Source data:
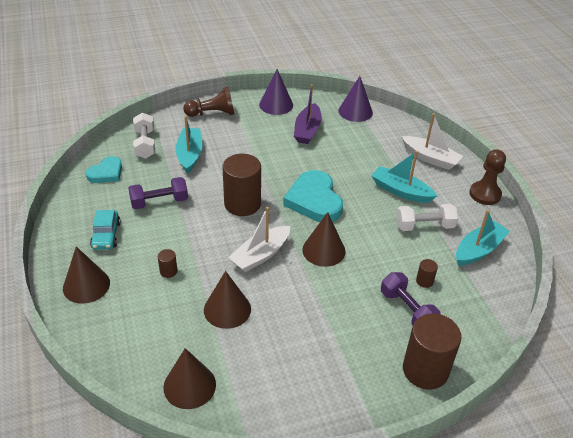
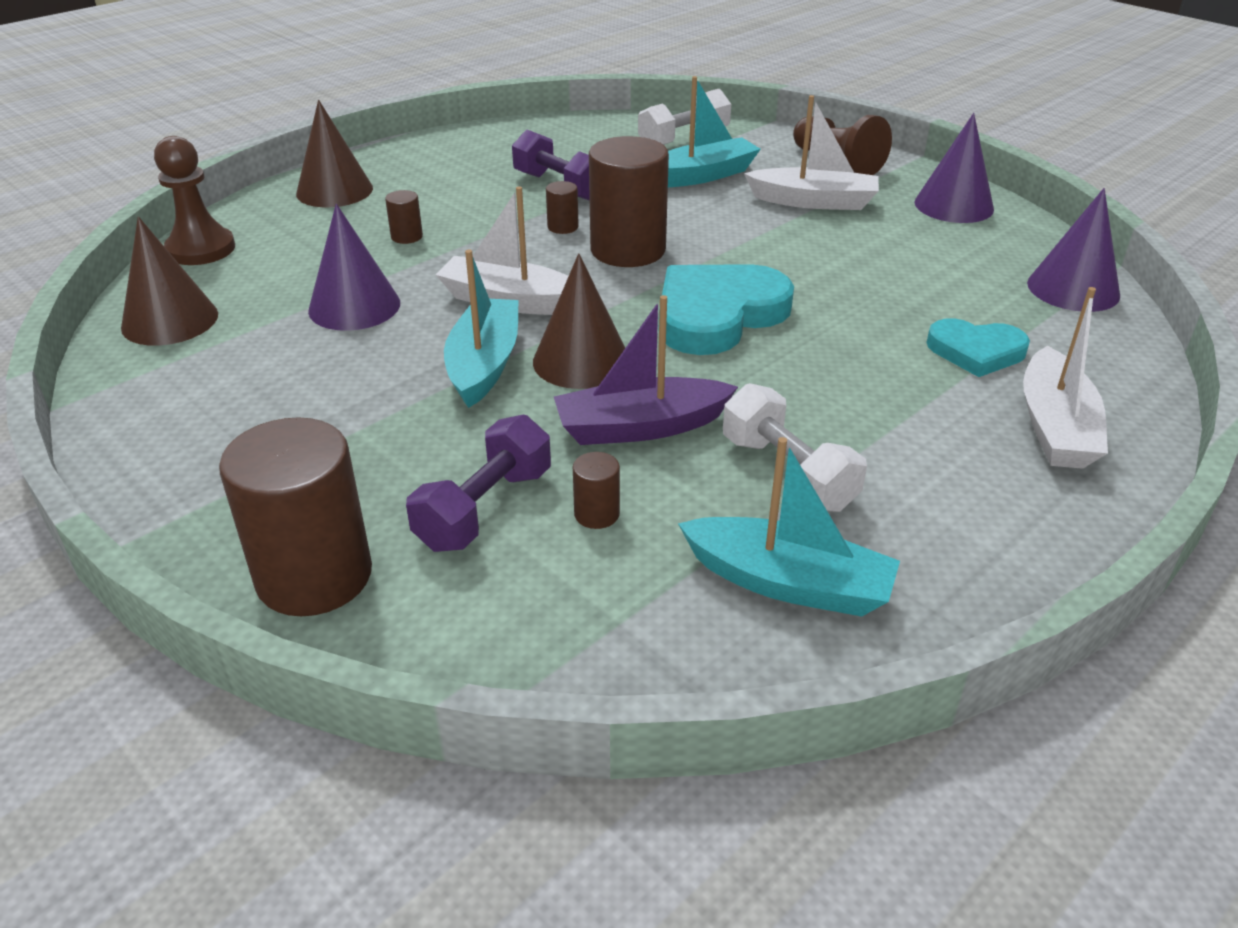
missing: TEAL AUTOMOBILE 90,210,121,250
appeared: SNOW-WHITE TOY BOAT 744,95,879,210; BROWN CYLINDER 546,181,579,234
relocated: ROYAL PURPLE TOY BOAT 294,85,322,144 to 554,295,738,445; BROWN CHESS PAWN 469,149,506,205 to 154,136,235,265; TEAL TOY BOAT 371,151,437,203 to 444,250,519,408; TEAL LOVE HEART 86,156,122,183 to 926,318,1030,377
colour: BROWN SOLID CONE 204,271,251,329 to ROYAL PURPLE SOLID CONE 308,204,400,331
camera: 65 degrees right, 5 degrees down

• **PROBLEM TO SOLVE**: Using the entries above, find all lines with "BOAT". Copy them.

• **EXERCISE RESULT**:
appeared: SNOW-WHITE TOY BOAT 744,95,879,210; BROWN CYLINDER 546,181,579,234
relocated: ROYAL PURPLE TOY BOAT 294,85,322,144 to 554,295,738,445; BROWN CHESS PAWN 469,149,506,205 to 154,136,235,265; TEAL TOY BOAT 371,151,437,203 to 444,250,519,408; TEAL LOVE HEART 86,156,122,183 to 926,318,1030,377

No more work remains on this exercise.